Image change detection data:

━━━━

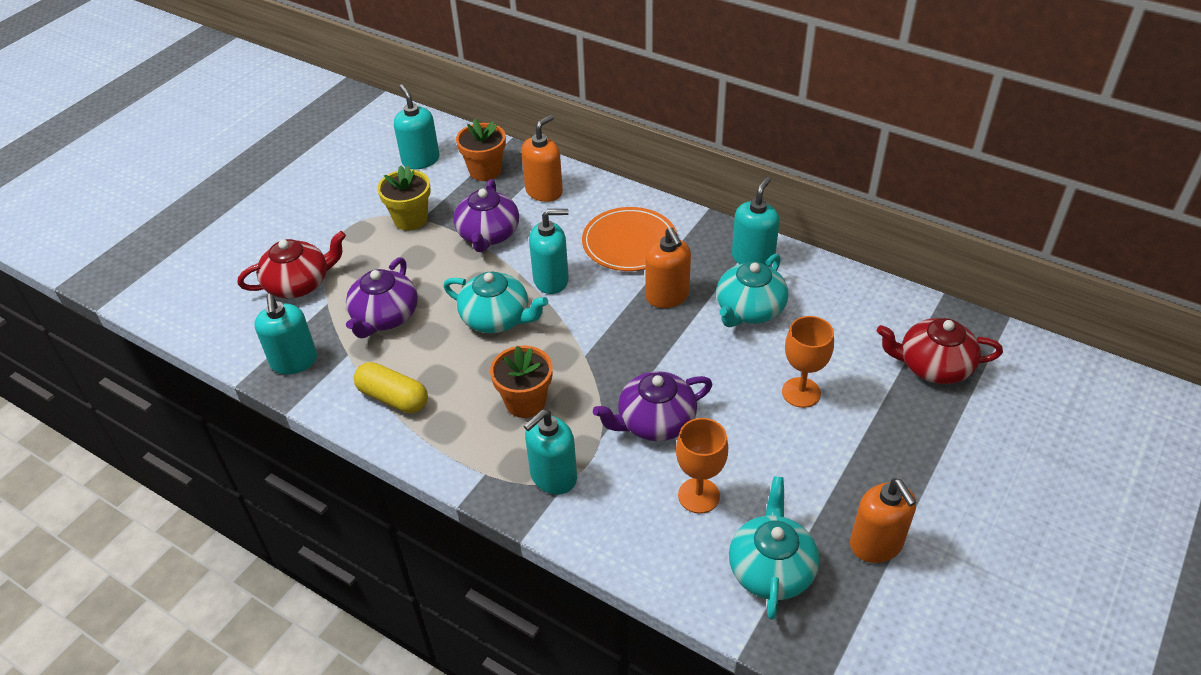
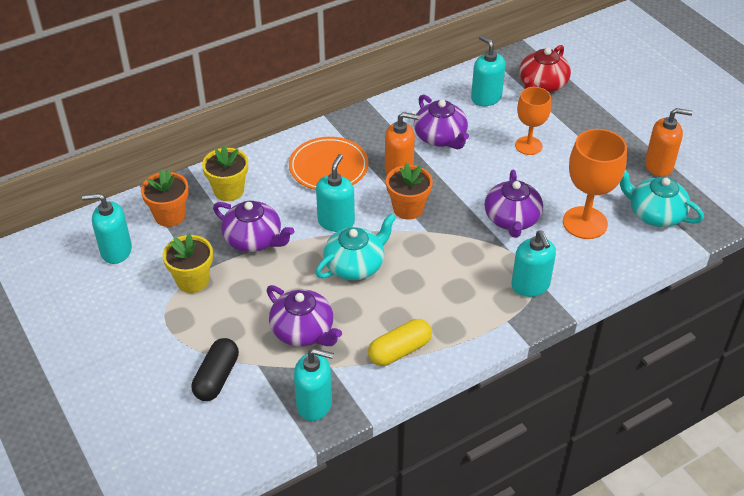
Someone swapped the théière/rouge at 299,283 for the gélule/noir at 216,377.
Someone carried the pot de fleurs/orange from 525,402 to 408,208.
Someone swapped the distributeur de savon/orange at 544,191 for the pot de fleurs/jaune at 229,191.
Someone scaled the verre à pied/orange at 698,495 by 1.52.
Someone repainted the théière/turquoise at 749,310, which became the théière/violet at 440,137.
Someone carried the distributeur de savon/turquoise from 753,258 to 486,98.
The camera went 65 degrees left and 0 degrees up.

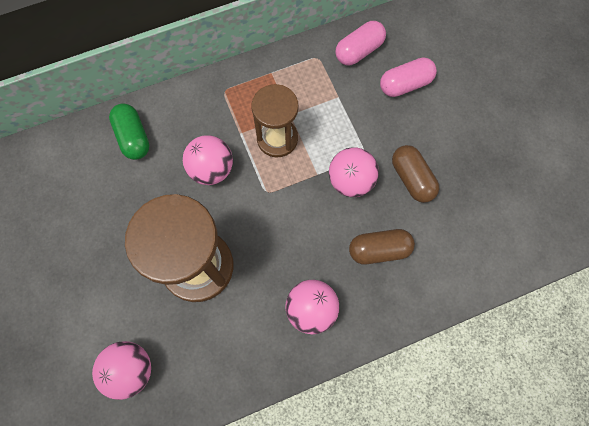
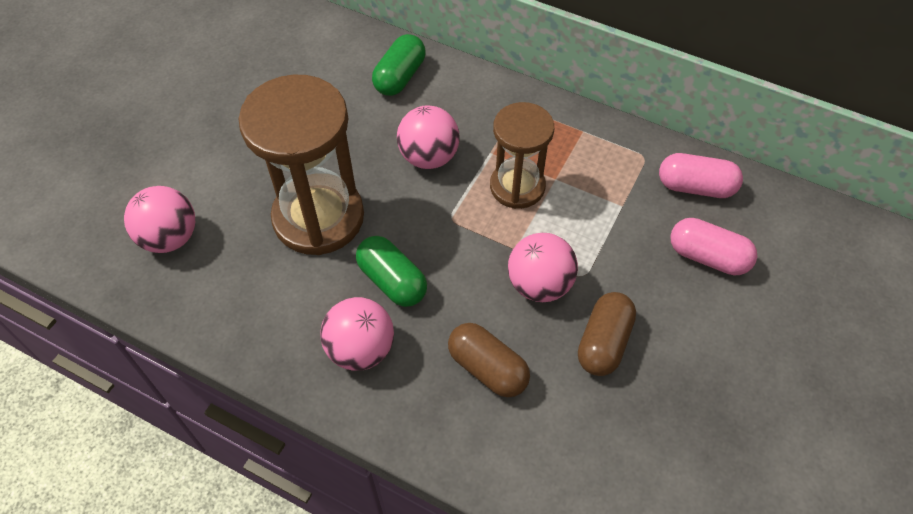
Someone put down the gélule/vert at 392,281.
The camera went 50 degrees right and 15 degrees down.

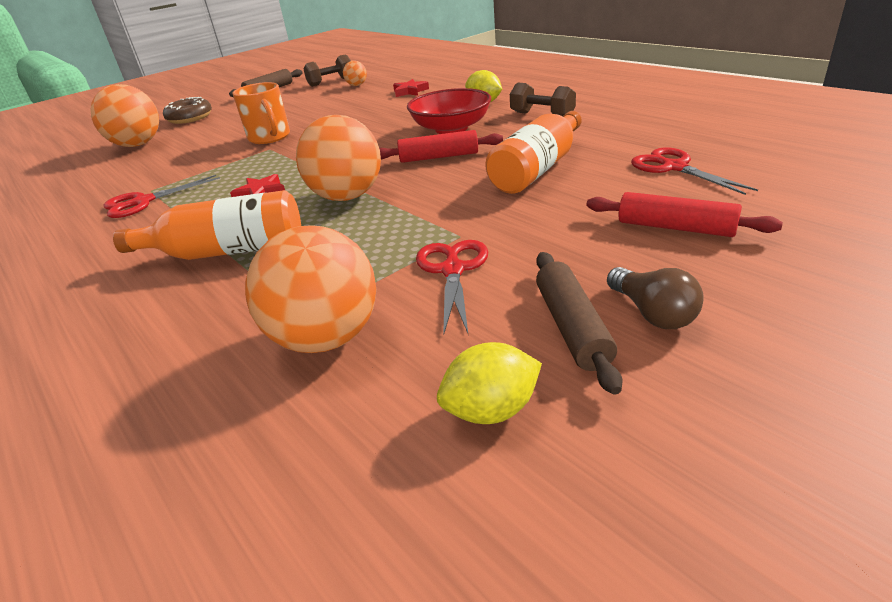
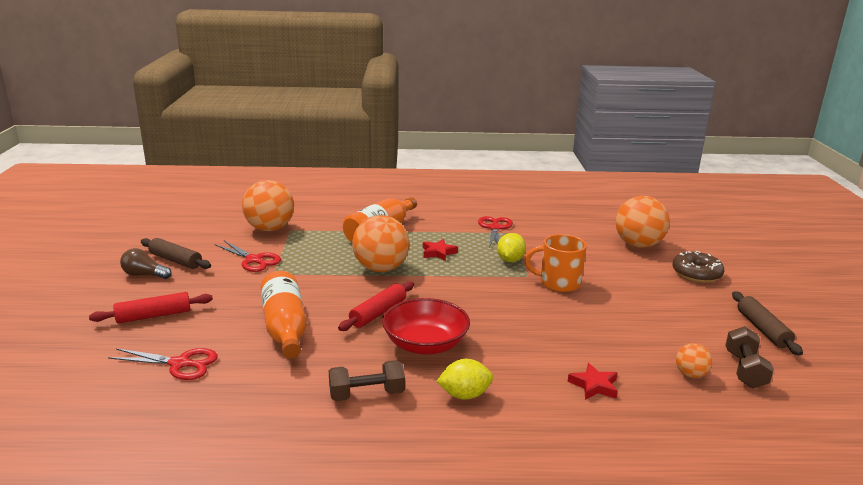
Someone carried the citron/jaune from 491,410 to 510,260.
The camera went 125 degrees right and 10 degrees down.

━━━━

* _YOUR ASSIGNMENT_
A verbatim copy of every record is to be produced, and pictures are to be excluded from it.

* _YOUR RESPONSE_
Someone swapped the théière/rouge at 299,283 for the gélule/noir at 216,377.
Someone carried the pot de fleurs/orange from 525,402 to 408,208.
Someone swapped the distributeur de savon/orange at 544,191 for the pot de fleurs/jaune at 229,191.
Someone scaled the verre à pied/orange at 698,495 by 1.52.
Someone repainted the théière/turquoise at 749,310, which became the théière/violet at 440,137.
Someone carried the distributeur de savon/turquoise from 753,258 to 486,98.
The camera went 65 degrees left and 0 degrees up.

Someone put down the gélule/vert at 392,281.
The camera went 50 degrees right and 15 degrees down.

Someone carried the citron/jaune from 491,410 to 510,260.
The camera went 125 degrees right and 10 degrees down.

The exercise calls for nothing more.